*** PROVIDED RECORDS ***
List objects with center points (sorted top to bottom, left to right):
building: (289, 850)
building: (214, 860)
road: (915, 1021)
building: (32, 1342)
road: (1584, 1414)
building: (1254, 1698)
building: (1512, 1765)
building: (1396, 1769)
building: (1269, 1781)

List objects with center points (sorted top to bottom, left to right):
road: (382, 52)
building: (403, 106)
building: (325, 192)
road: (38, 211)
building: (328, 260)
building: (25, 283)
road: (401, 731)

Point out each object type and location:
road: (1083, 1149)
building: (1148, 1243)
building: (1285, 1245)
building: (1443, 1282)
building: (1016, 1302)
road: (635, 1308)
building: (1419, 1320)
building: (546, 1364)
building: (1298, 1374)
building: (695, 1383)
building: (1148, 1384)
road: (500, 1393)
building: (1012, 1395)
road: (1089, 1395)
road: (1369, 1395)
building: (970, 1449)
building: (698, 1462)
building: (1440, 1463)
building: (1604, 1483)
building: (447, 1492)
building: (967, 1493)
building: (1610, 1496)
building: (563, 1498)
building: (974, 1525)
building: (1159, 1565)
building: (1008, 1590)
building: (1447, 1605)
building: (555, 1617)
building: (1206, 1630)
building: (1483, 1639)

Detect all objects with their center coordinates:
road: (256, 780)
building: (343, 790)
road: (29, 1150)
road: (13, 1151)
*** End of PROVIDED RECORDS ***
▶ _WRITTEN TASK_
The required output is an exact retyping of the lines from the one that contains "Detect all objects" through the last line of the material above.

▶ _OUTPUT BELOW_
Detect all objects with their center coordinates:
road: (256, 780)
building: (343, 790)
road: (29, 1150)
road: (13, 1151)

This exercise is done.